WHAT IS NEEDED:
Would you output all the lines below precisely as they stand, leaving each picture out?

Records from a data source:
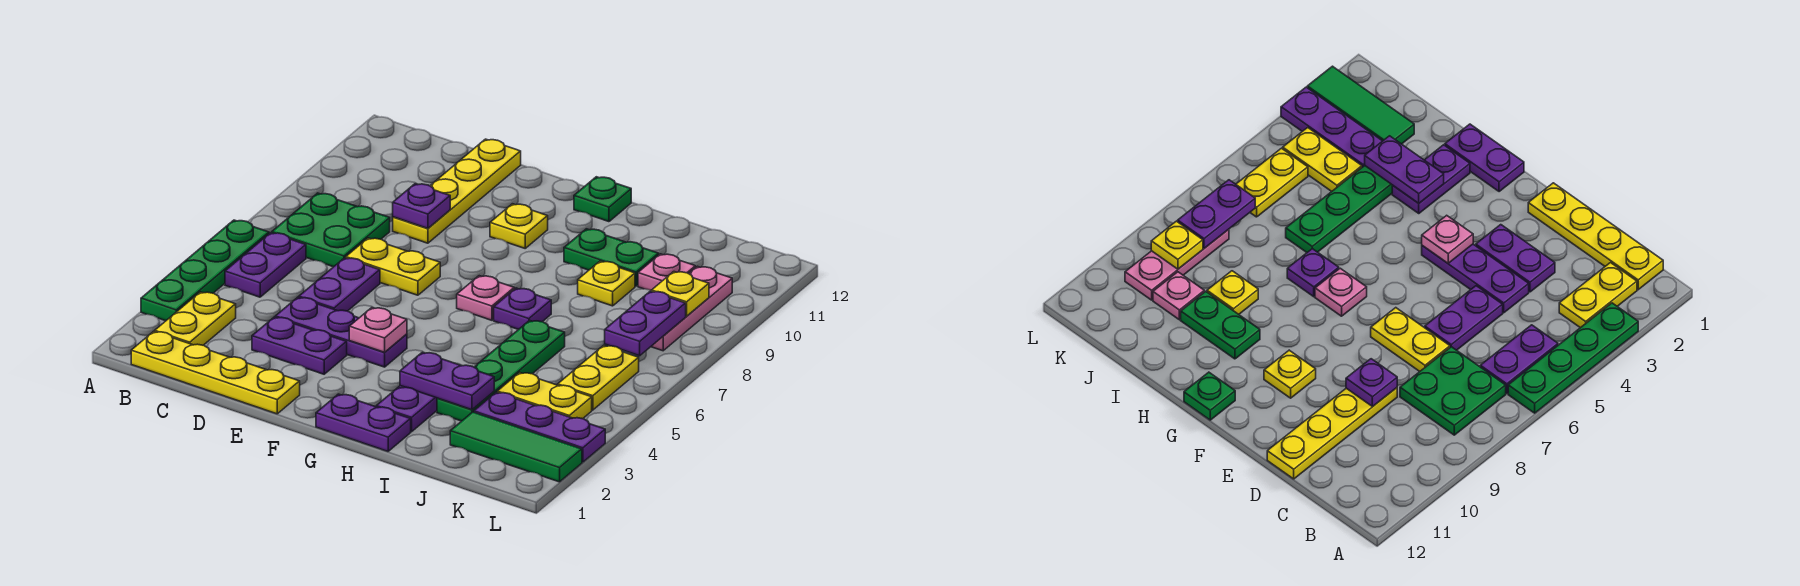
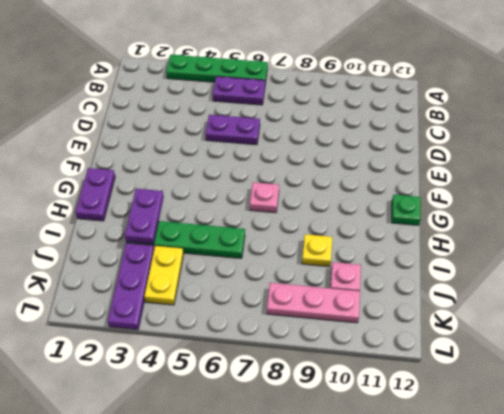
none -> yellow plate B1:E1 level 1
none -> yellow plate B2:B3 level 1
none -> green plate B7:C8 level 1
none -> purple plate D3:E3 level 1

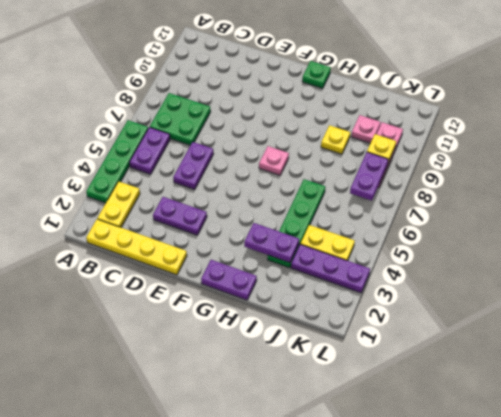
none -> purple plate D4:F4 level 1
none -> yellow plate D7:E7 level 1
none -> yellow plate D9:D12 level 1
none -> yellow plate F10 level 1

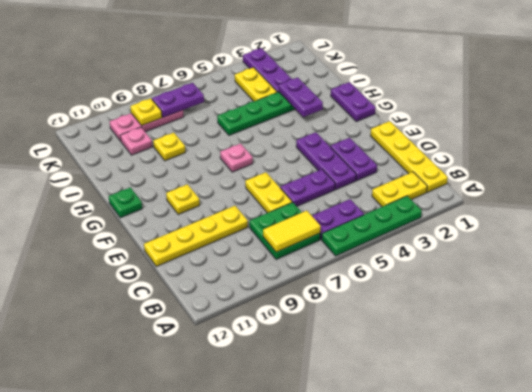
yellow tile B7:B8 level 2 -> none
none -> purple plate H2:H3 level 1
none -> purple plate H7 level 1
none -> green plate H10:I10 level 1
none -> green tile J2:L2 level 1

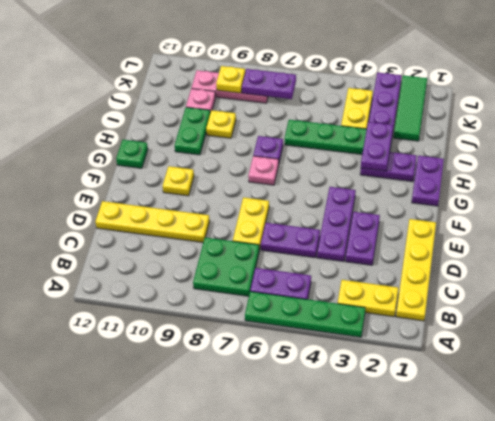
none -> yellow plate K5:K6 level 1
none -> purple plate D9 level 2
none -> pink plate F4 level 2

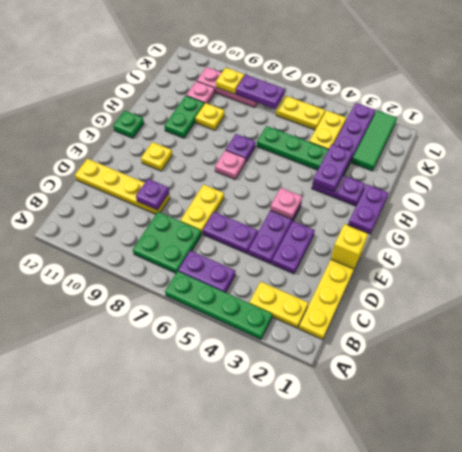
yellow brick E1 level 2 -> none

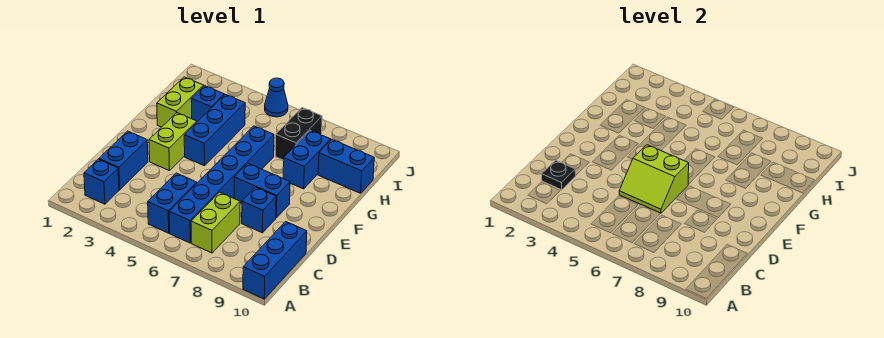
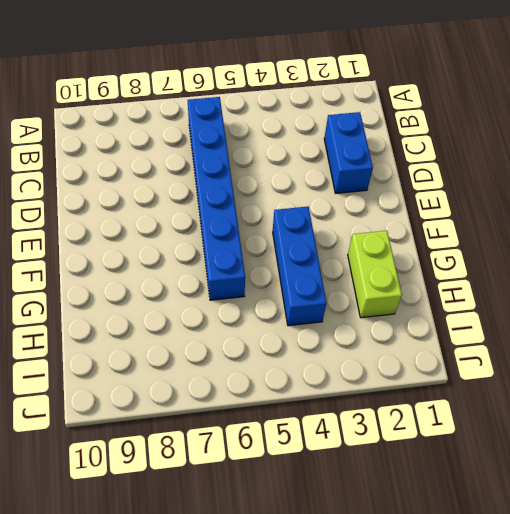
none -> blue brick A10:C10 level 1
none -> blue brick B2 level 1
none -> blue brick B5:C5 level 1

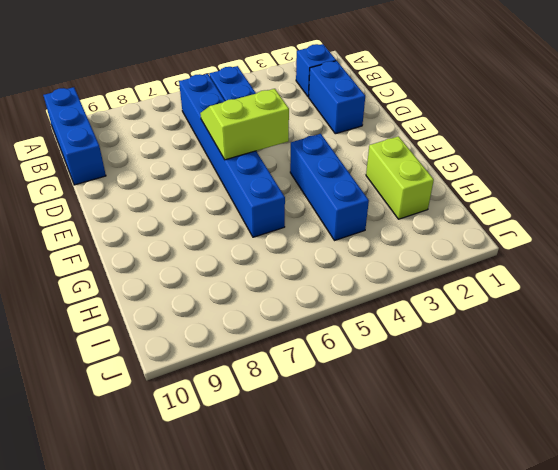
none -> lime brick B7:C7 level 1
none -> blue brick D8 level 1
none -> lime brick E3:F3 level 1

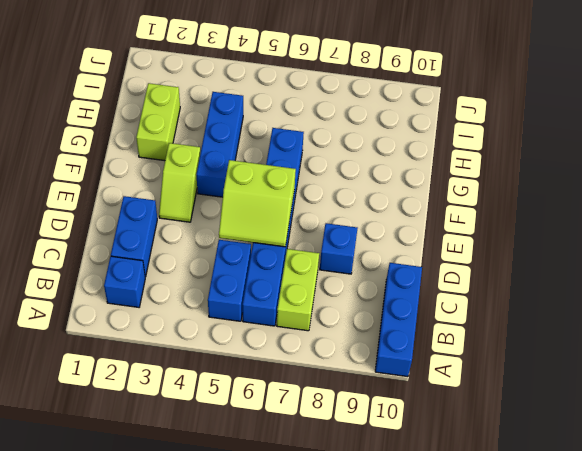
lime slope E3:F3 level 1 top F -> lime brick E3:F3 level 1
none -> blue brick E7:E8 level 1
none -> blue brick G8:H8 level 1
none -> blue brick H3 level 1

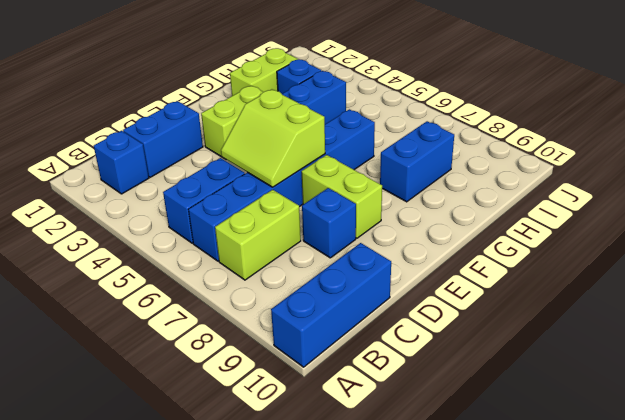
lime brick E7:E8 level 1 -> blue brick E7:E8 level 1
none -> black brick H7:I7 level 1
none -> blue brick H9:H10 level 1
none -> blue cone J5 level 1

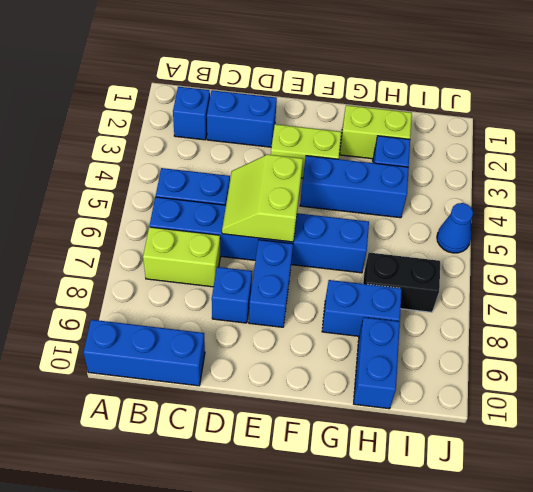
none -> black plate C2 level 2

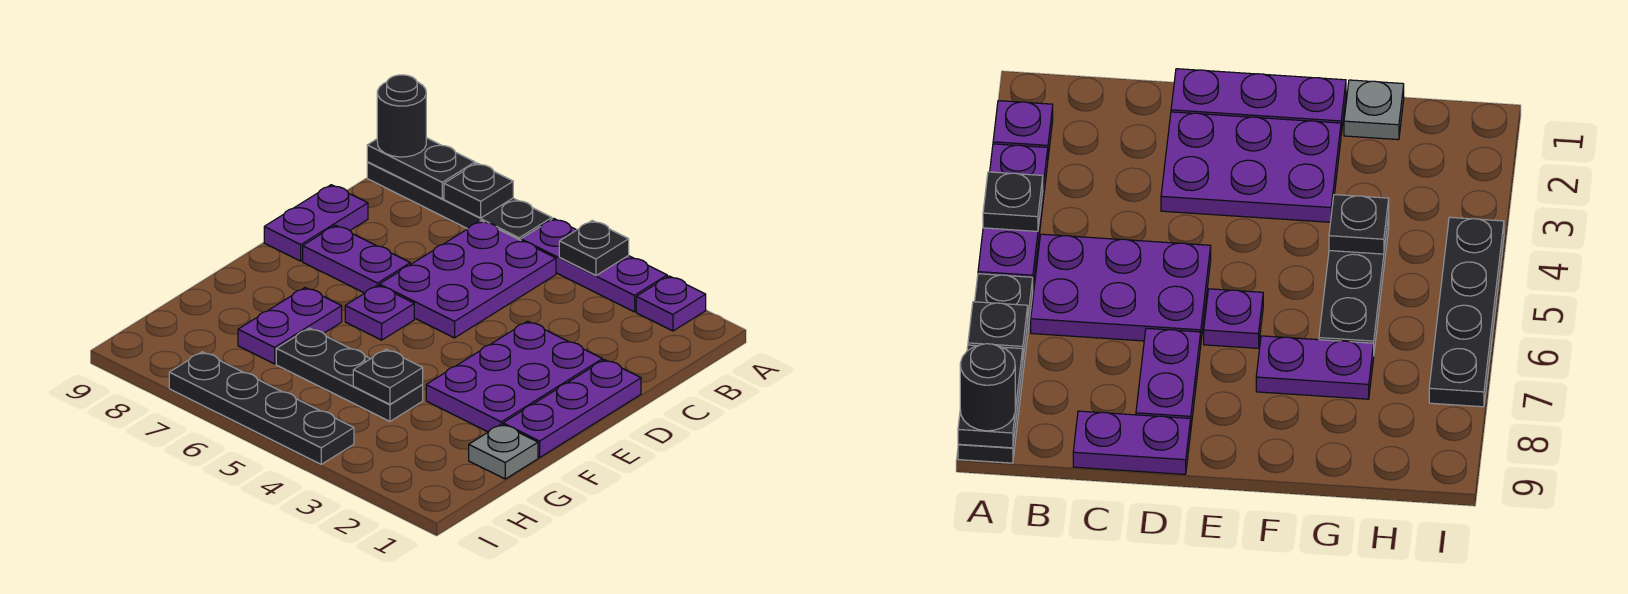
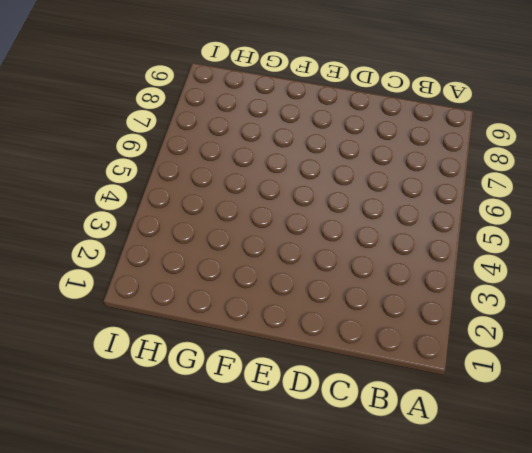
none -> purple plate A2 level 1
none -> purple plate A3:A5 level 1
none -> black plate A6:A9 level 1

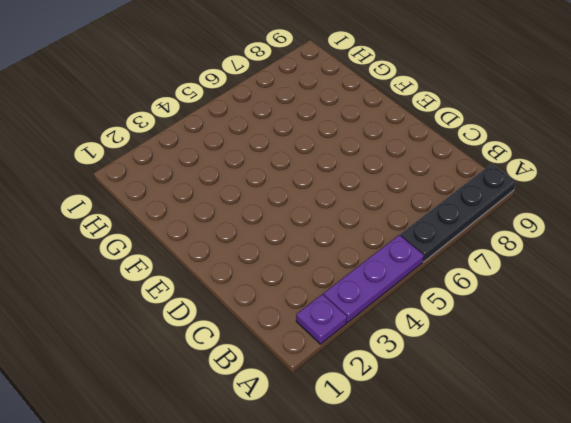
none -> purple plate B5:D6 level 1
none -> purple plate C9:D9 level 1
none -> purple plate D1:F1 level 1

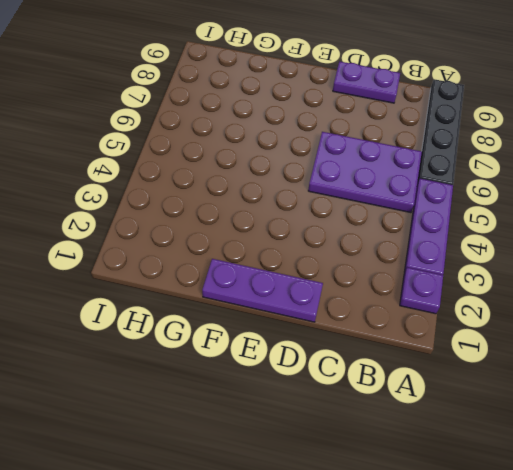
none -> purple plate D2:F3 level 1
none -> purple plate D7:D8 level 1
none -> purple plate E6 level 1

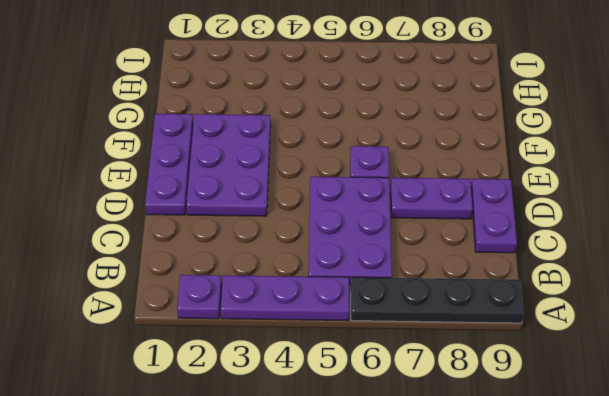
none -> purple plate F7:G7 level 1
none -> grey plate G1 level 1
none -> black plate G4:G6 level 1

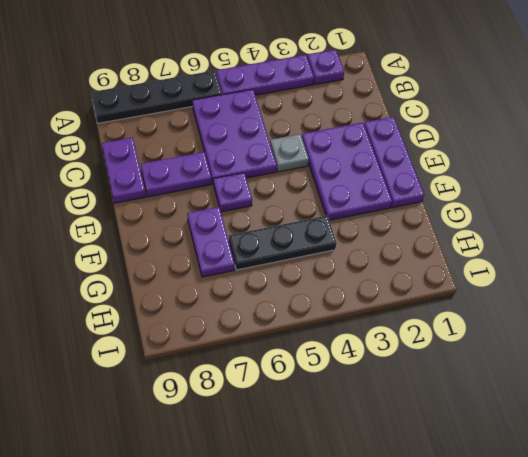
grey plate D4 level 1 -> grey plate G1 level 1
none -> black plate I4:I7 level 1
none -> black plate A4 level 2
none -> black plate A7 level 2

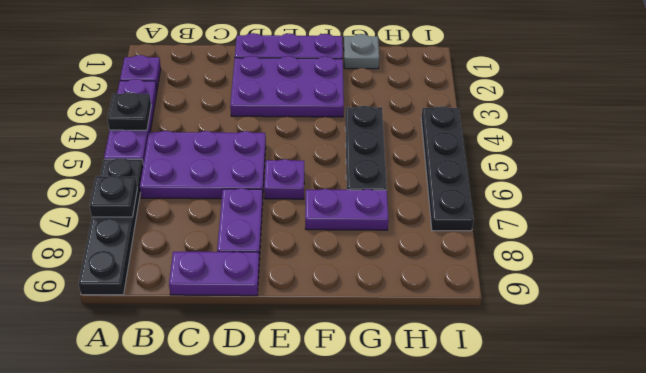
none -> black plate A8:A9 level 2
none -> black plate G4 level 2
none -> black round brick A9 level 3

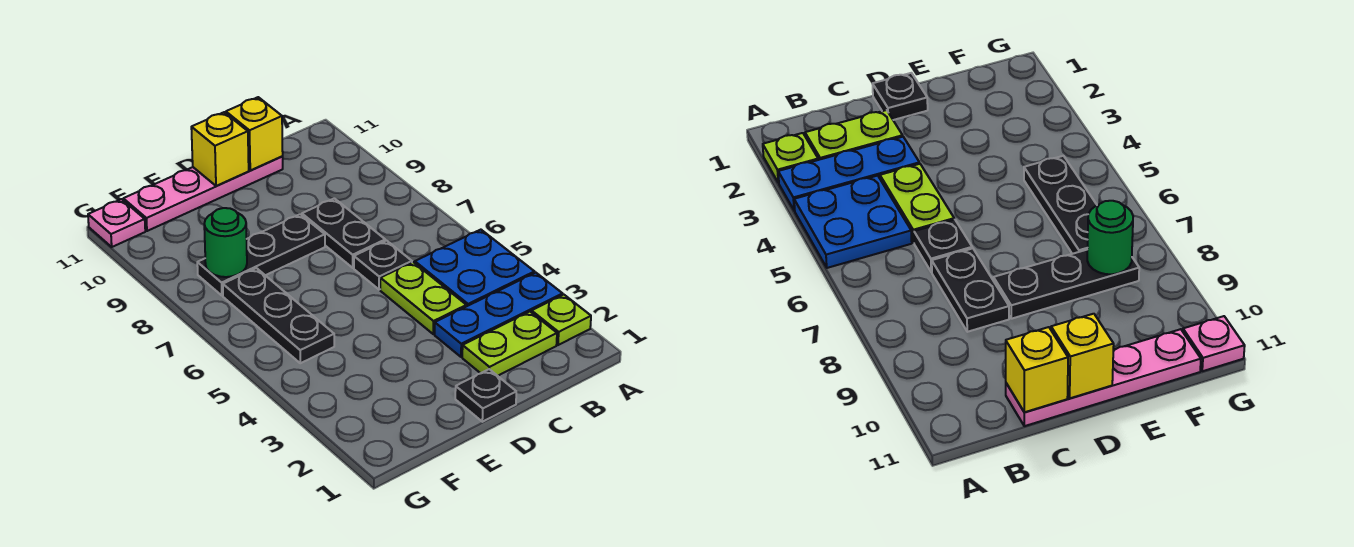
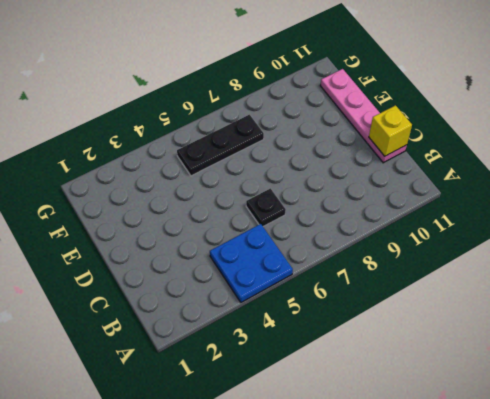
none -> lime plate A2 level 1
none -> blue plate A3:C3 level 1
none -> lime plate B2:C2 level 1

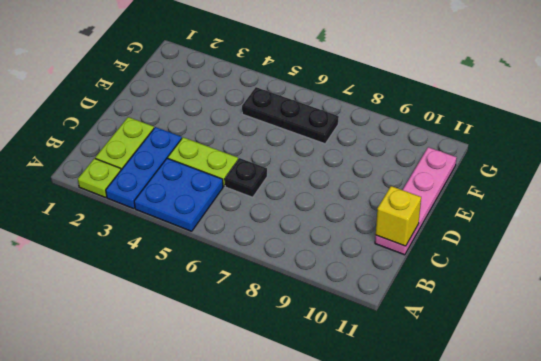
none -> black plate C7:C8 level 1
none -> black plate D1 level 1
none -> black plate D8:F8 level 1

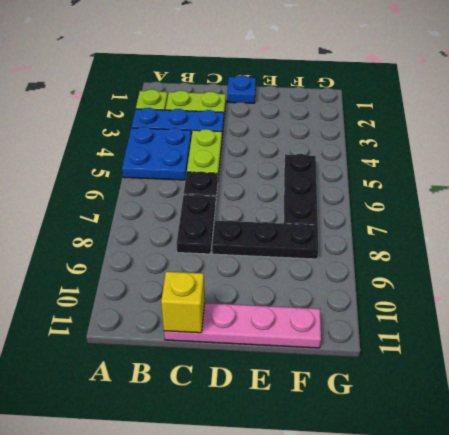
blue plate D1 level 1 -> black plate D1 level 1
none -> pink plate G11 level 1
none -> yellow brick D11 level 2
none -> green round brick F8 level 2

OUTPUT BELOW:
none -> yellow plate B1:E1 level 1
none -> yellow plate B2:B3 level 1
none -> green plate B7:C8 level 1
none -> purple plate D3:E3 level 1

none -> purple plate D4:F4 level 1
none -> yellow plate D7:E7 level 1
none -> yellow plate D9:D12 level 1
none -> yellow plate F10 level 1

yellow tile B7:B8 level 2 -> none
none -> purple plate H2:H3 level 1
none -> purple plate H7 level 1
none -> green plate H10:I10 level 1
none -> green tile J2:L2 level 1

none -> yellow plate K5:K6 level 1
none -> purple plate D9 level 2
none -> pink plate F4 level 2

yellow brick E1 level 2 -> none

none -> blue brick A10:C10 level 1
none -> blue brick B2 level 1
none -> blue brick B5:C5 level 1

none -> lime brick B7:C7 level 1
none -> blue brick D8 level 1
none -> lime brick E3:F3 level 1

lime slope E3:F3 level 1 top F -> lime brick E3:F3 level 1
none -> blue brick E7:E8 level 1
none -> blue brick G8:H8 level 1
none -> blue brick H3 level 1

lime brick E7:E8 level 1 -> blue brick E7:E8 level 1
none -> black brick H7:I7 level 1
none -> blue brick H9:H10 level 1
none -> blue cone J5 level 1

none -> black plate C2 level 2

none -> purple plate A2 level 1
none -> purple plate A3:A5 level 1
none -> black plate A6:A9 level 1

none -> purple plate B5:D6 level 1
none -> purple plate C9:D9 level 1
none -> purple plate D1:F1 level 1

none -> purple plate D2:F3 level 1
none -> purple plate D7:D8 level 1
none -> purple plate E6 level 1

none -> purple plate F7:G7 level 1
none -> grey plate G1 level 1
none -> black plate G4:G6 level 1

grey plate D4 level 1 -> grey plate G1 level 1
none -> black plate I4:I7 level 1
none -> black plate A4 level 2
none -> black plate A7 level 2

none -> black plate A8:A9 level 2
none -> black plate G4 level 2
none -> black round brick A9 level 3

none -> lime plate A2 level 1
none -> blue plate A3:C3 level 1
none -> lime plate B2:C2 level 1

none -> black plate C7:C8 level 1
none -> black plate D1 level 1
none -> black plate D8:F8 level 1

blue plate D1 level 1 -> black plate D1 level 1
none -> pink plate G11 level 1
none -> yellow brick D11 level 2
none -> green round brick F8 level 2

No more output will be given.